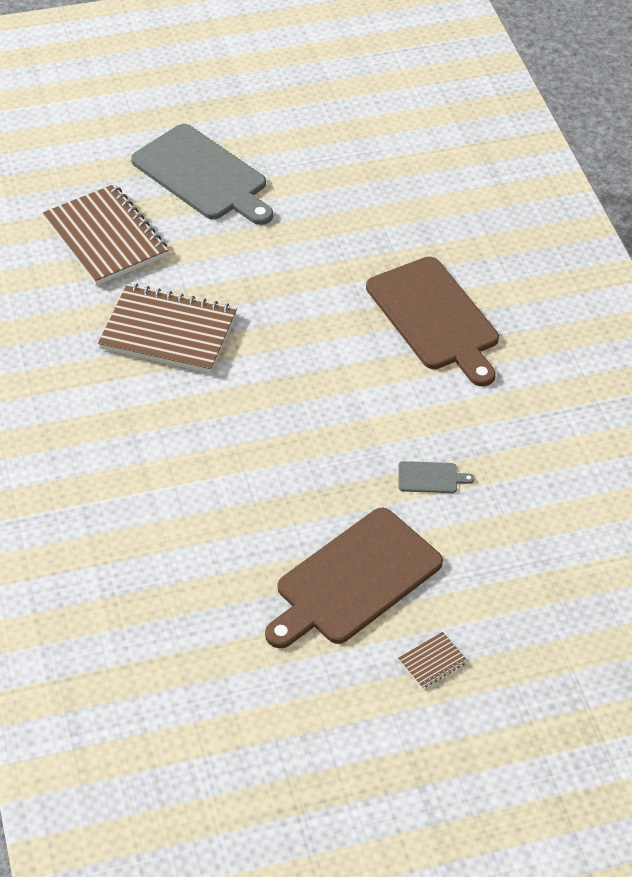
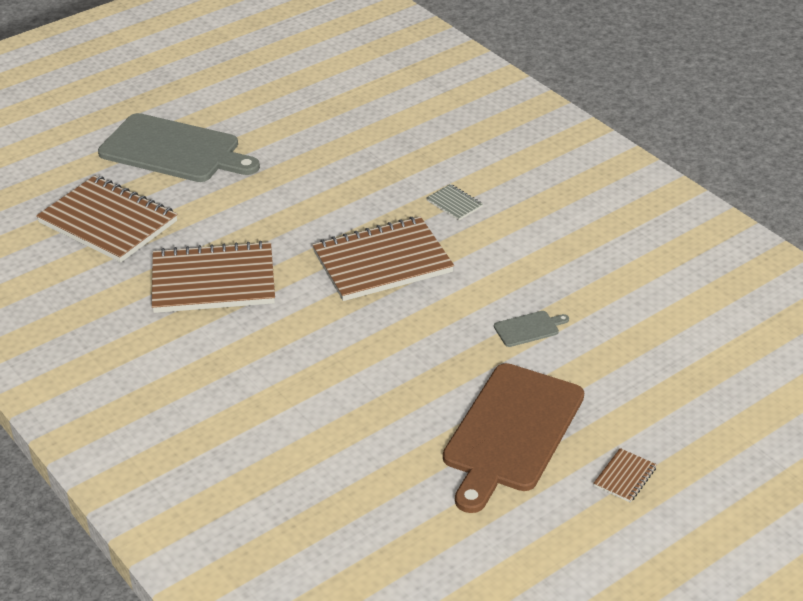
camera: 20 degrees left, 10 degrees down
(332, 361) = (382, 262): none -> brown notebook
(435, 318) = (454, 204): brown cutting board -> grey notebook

...

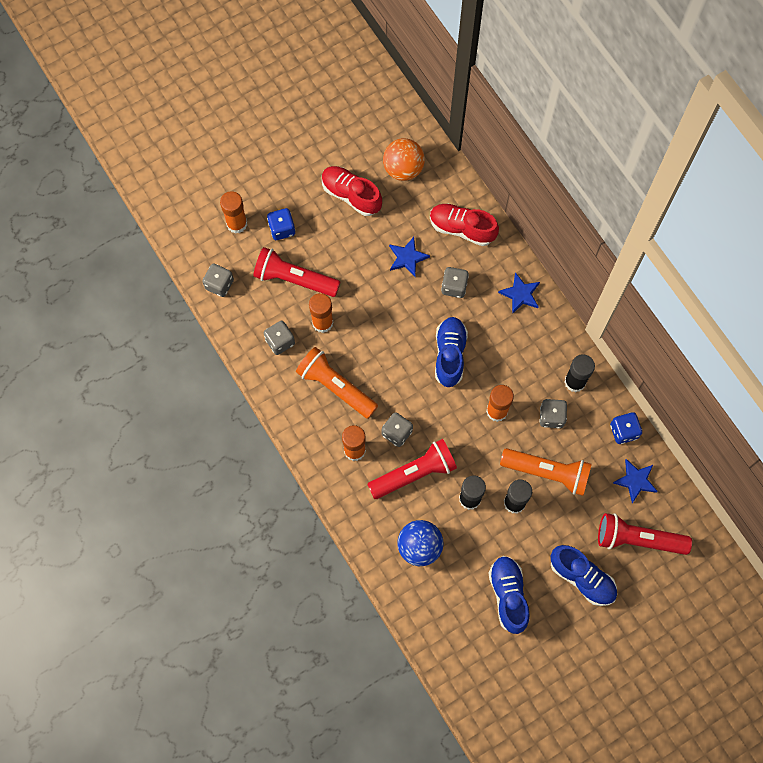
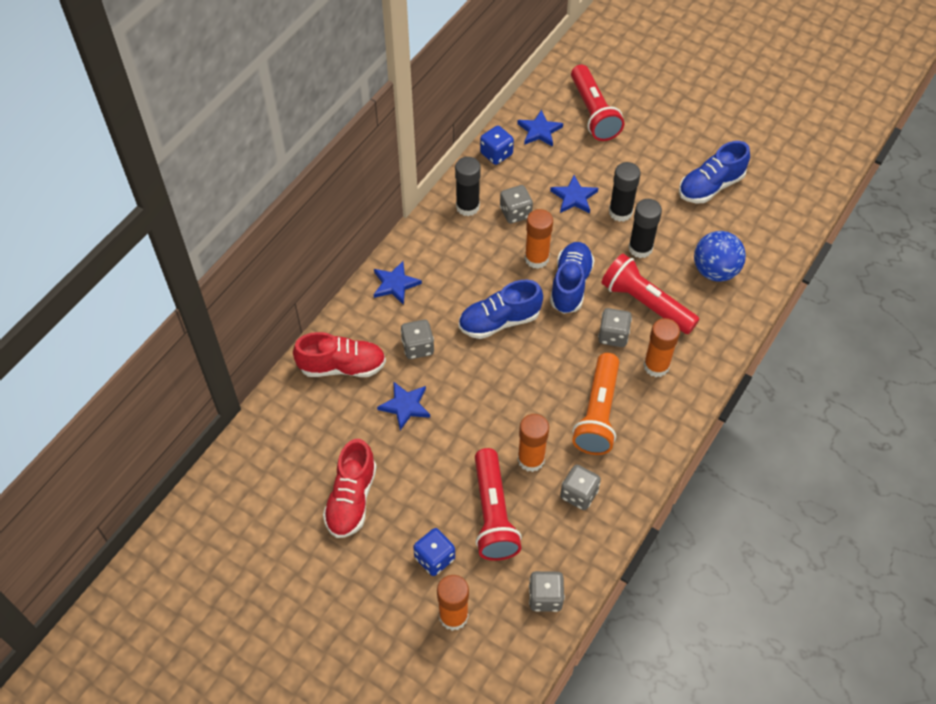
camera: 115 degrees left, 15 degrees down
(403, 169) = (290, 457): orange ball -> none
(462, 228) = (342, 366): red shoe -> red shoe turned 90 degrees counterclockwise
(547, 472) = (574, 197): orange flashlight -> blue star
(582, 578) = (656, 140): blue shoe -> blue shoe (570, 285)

_Exercise brief_. Restate word for word the lines in the material above from the one with "(547, 472) = (574, 197): orange" to the one with "(582, 578) = (656, 140): blue"; both of those lines count, and nothing else does.

_Task answer_.
(547, 472) = (574, 197): orange flashlight -> blue star
(582, 578) = (656, 140): blue shoe -> blue shoe (570, 285)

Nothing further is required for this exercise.